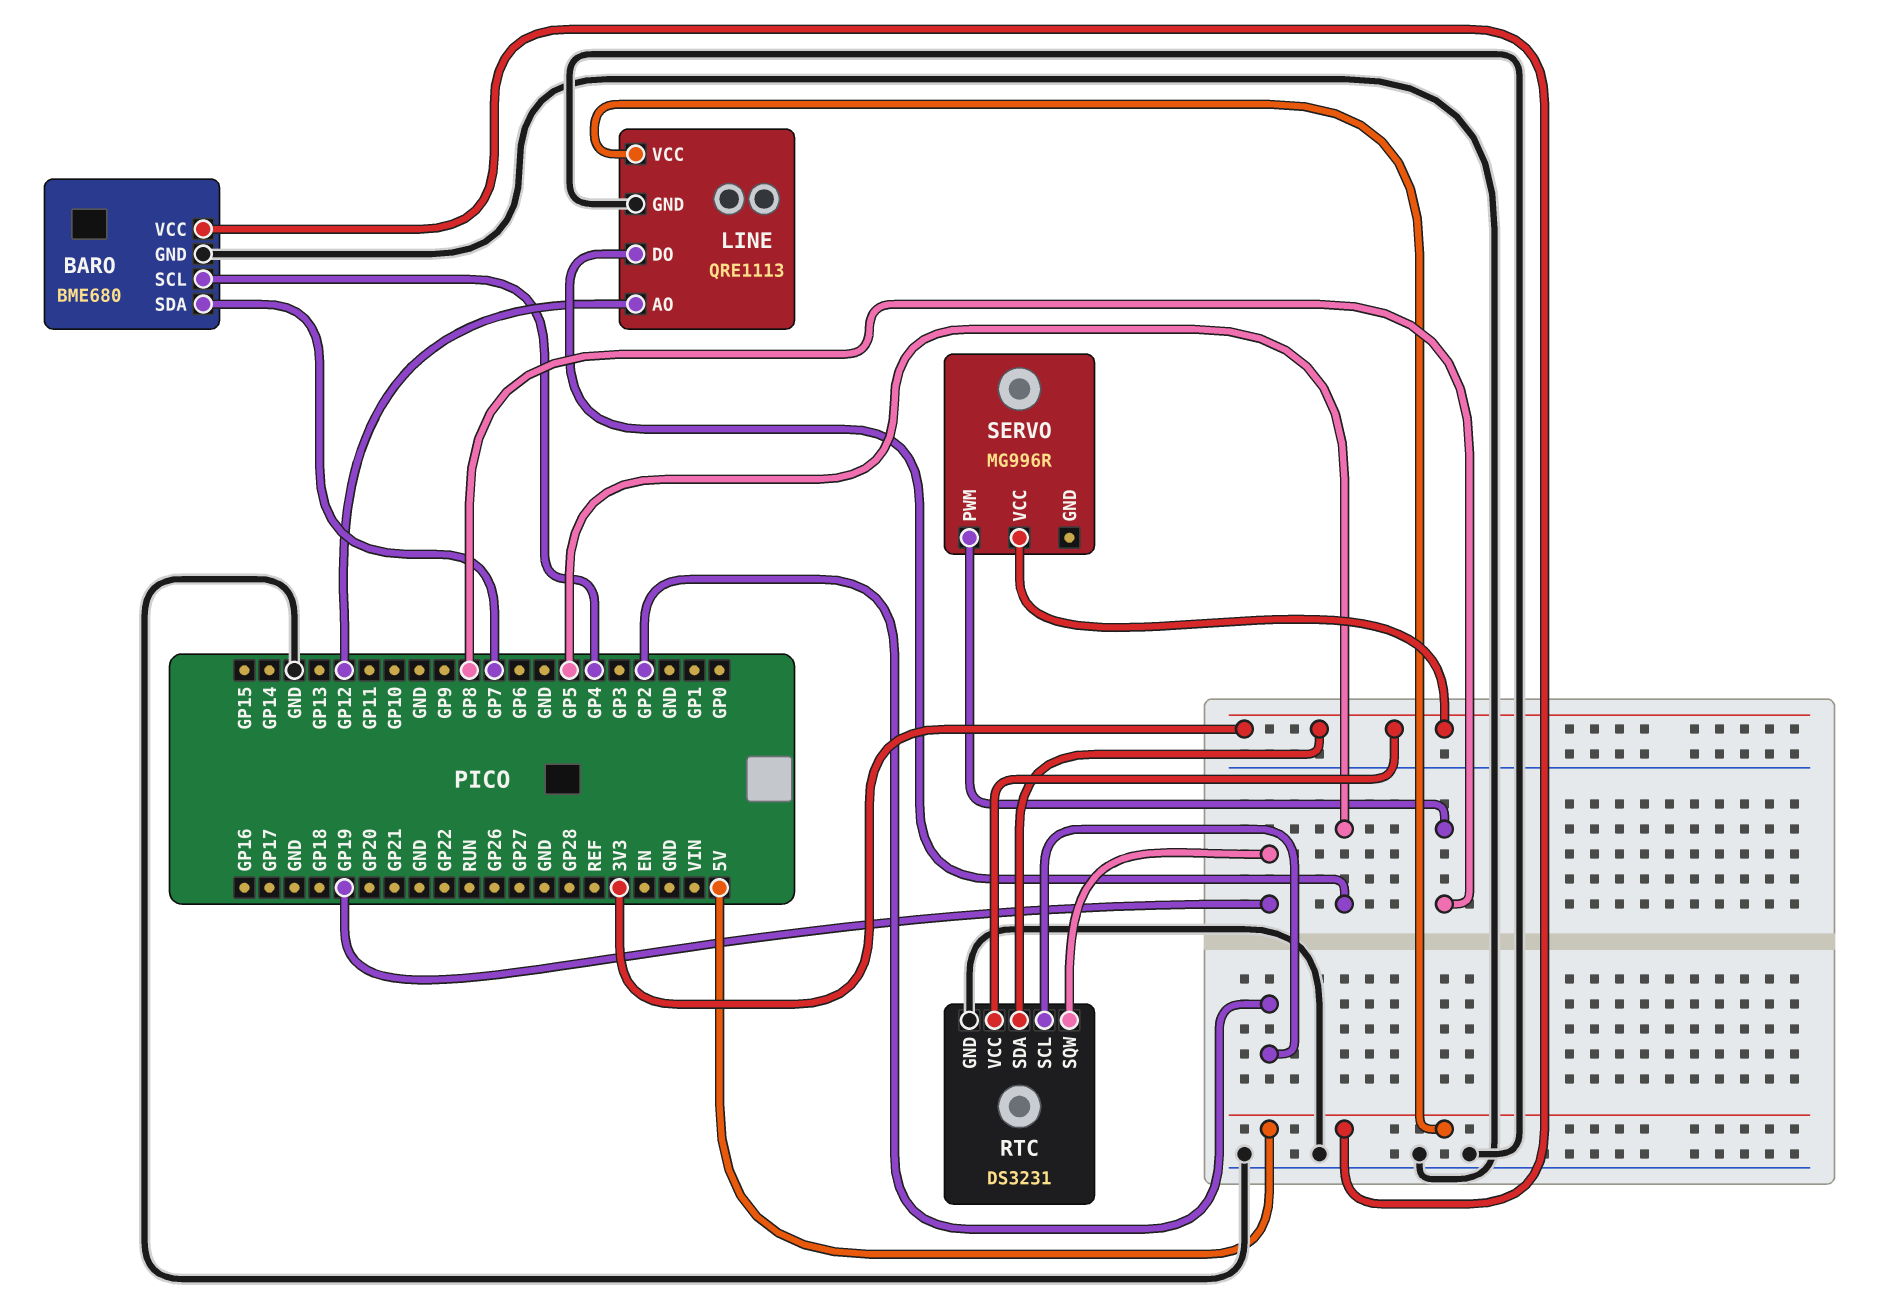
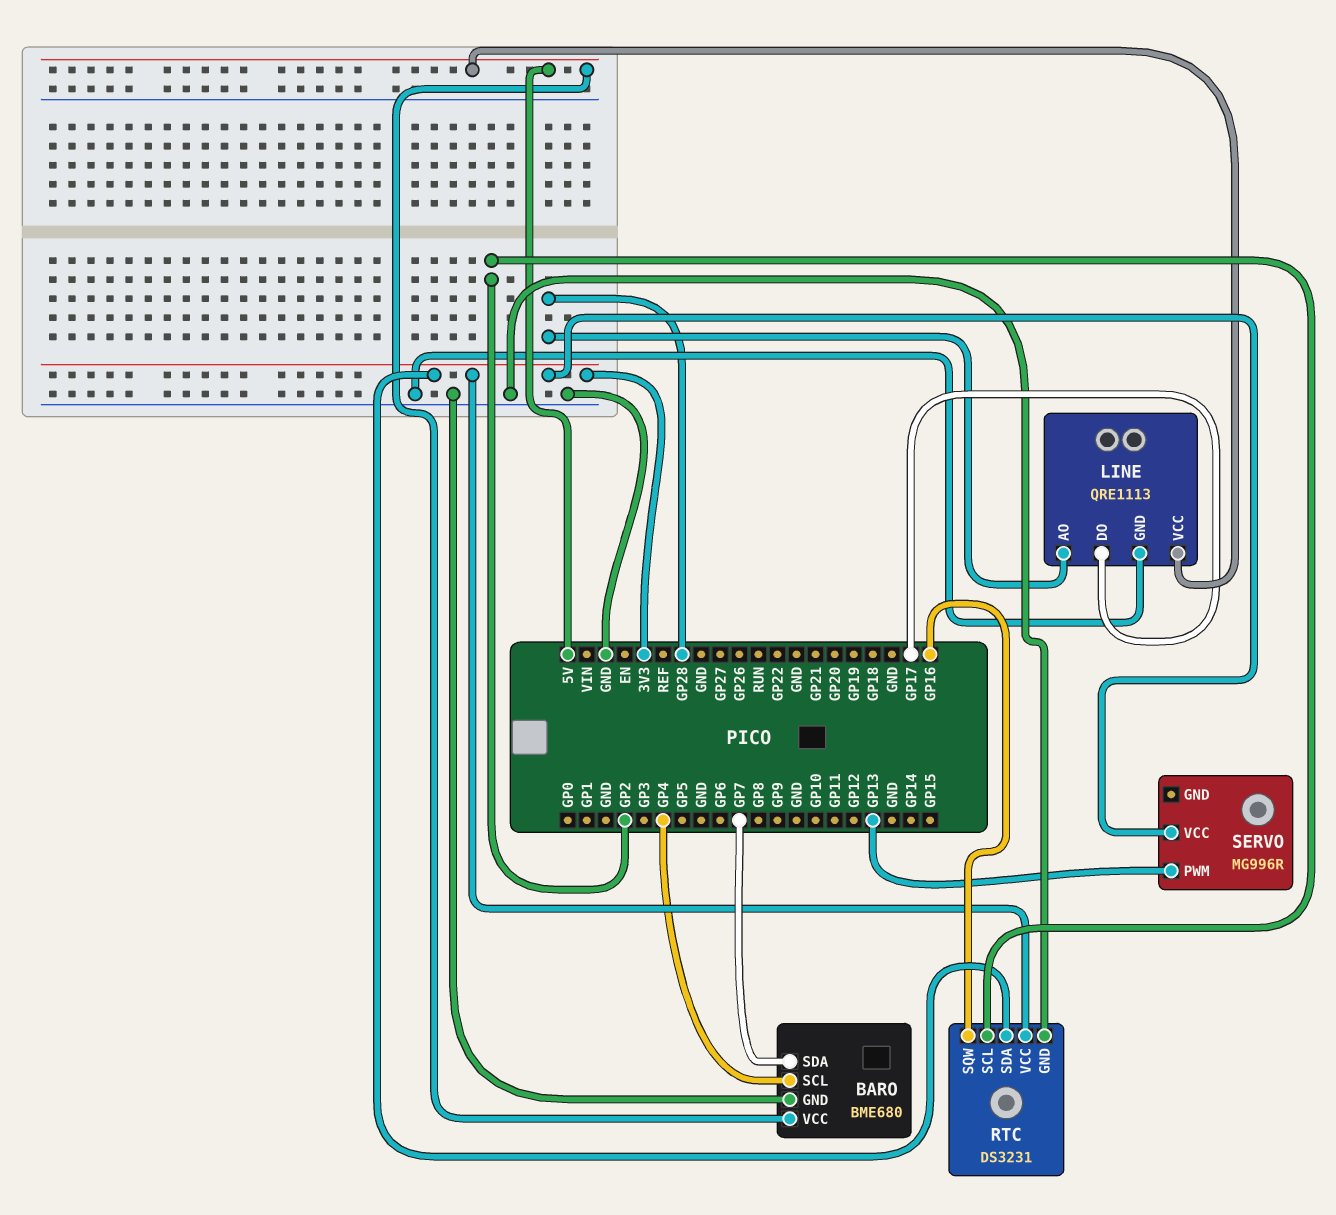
LINE pin AO: GP12 -> GP28
LINE pin DO: GP5 -> GP17
RTC pin SQW: GP19 -> GP16
SERVO pin PWM: GP8 -> GP13

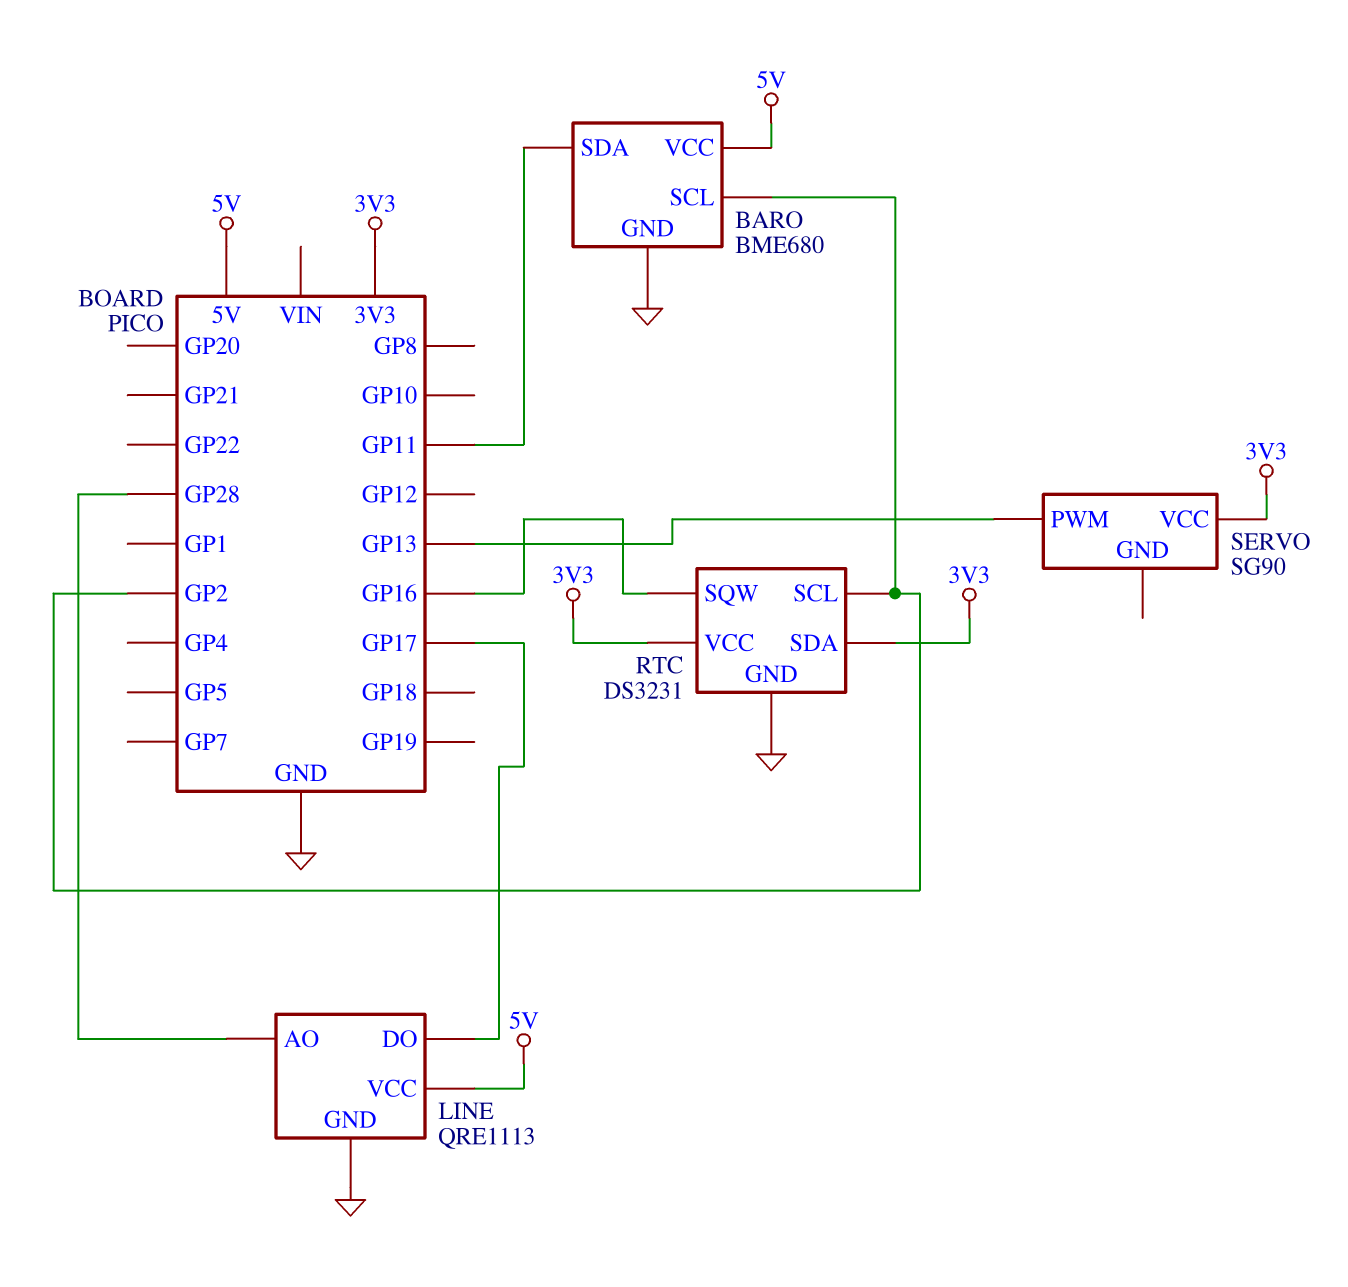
BARO pin SCL: GP4 -> GP2
BARO pin SDA: GP7 -> GP11
SERVO: MG996R -> SG90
==============================
• _DESCRIPTION OF THE TASK_:
To answer, copy each line from the material above that has the word "BARO".

• _THE COMPLETED TASK_:
BARO pin SCL: GP4 -> GP2
BARO pin SDA: GP7 -> GP11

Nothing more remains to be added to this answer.